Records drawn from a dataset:
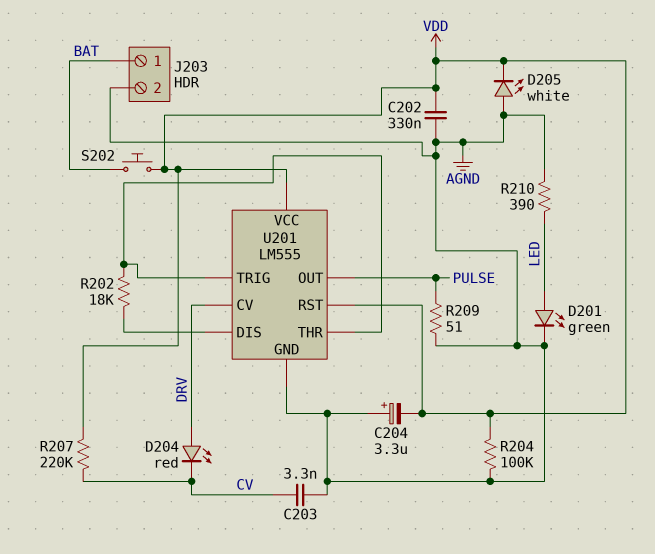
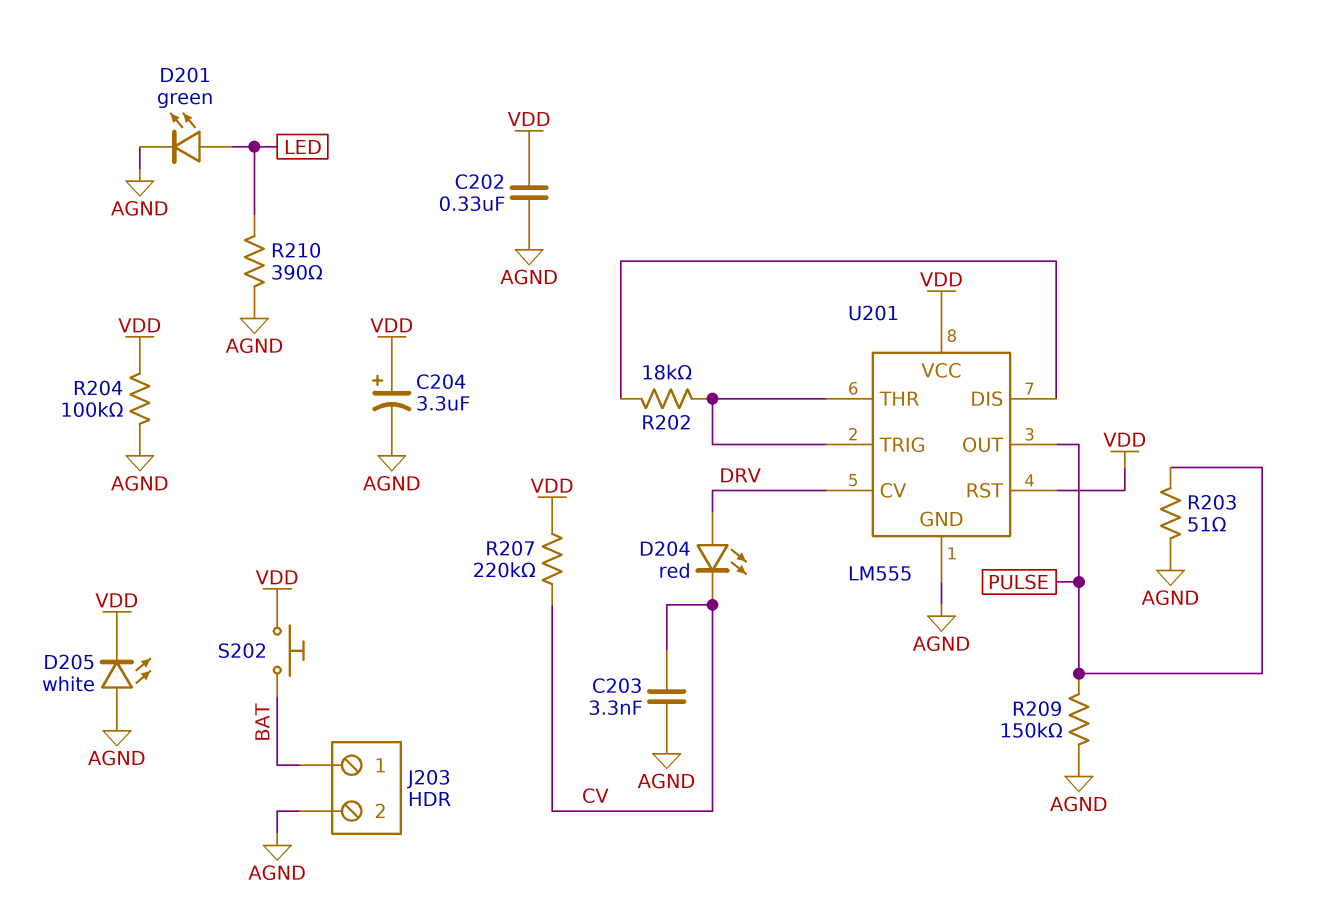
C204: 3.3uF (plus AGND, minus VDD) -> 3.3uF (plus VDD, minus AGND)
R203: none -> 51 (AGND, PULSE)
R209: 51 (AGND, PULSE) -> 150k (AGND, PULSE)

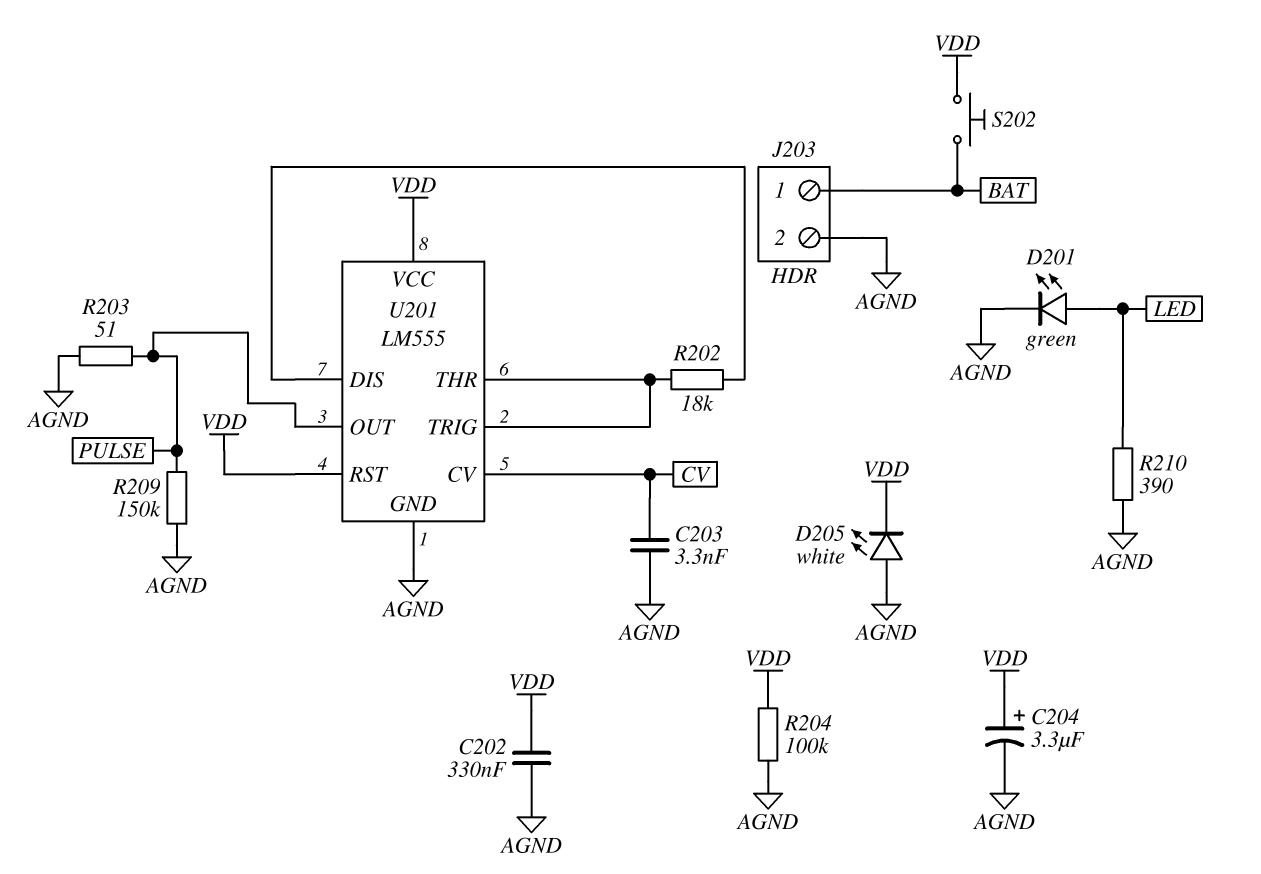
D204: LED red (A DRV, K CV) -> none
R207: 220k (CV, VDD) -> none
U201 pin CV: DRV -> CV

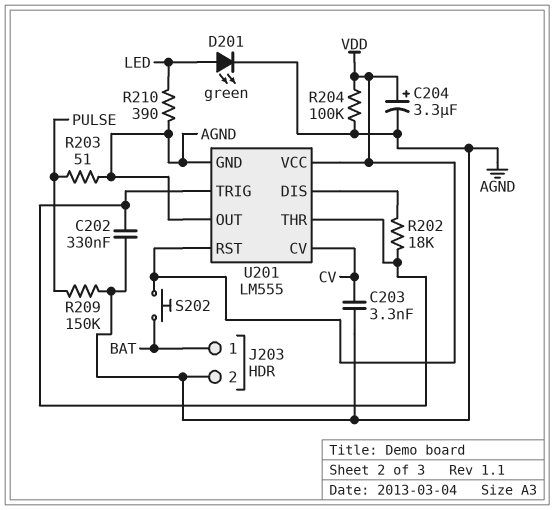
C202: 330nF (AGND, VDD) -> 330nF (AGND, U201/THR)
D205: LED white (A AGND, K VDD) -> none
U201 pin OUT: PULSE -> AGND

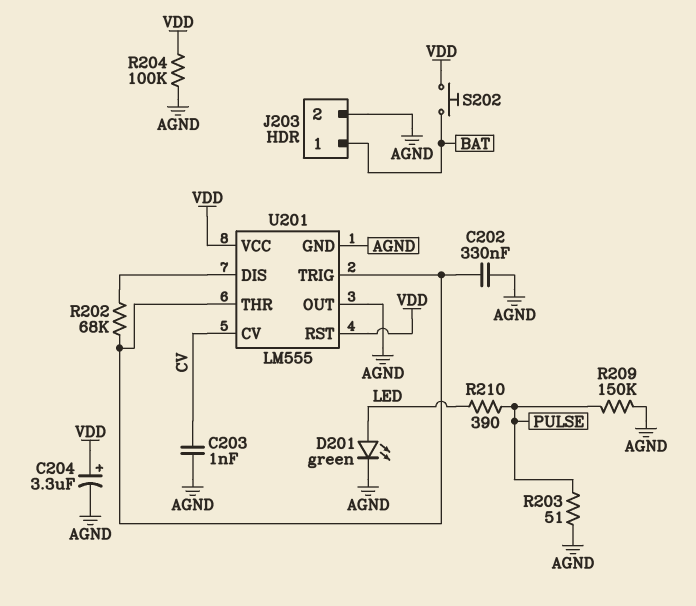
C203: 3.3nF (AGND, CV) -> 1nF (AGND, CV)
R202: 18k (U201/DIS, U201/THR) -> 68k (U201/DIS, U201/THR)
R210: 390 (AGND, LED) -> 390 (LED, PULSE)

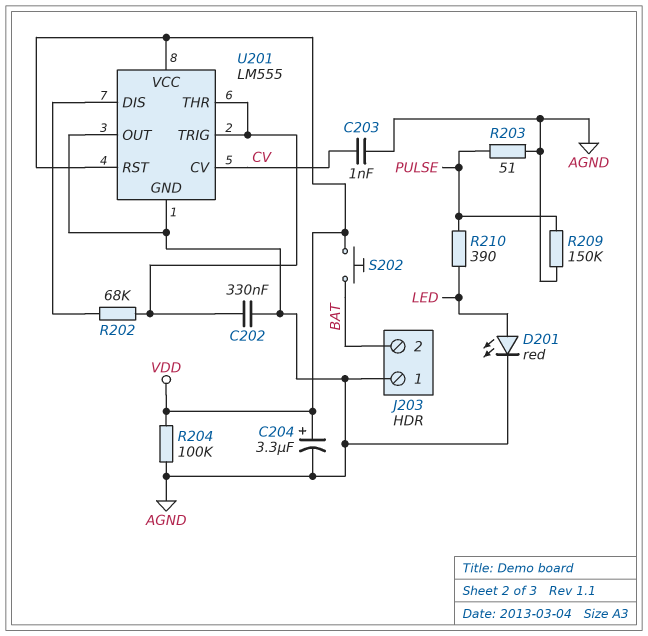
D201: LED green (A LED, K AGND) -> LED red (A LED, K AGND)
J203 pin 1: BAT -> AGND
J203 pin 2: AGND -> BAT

- Work instruction
Repeat the entries above exactly and skip the images.

- Written response
C204: 3.3uF (plus AGND, minus VDD) -> 3.3uF (plus VDD, minus AGND)
R203: none -> 51 (AGND, PULSE)
R209: 51 (AGND, PULSE) -> 150k (AGND, PULSE)

D204: LED red (A DRV, K CV) -> none
R207: 220k (CV, VDD) -> none
U201 pin CV: DRV -> CV

C202: 330nF (AGND, VDD) -> 330nF (AGND, U201/THR)
D205: LED white (A AGND, K VDD) -> none
U201 pin OUT: PULSE -> AGND

C203: 3.3nF (AGND, CV) -> 1nF (AGND, CV)
R202: 18k (U201/DIS, U201/THR) -> 68k (U201/DIS, U201/THR)
R210: 390 (AGND, LED) -> 390 (LED, PULSE)

D201: LED green (A LED, K AGND) -> LED red (A LED, K AGND)
J203 pin 1: BAT -> AGND
J203 pin 2: AGND -> BAT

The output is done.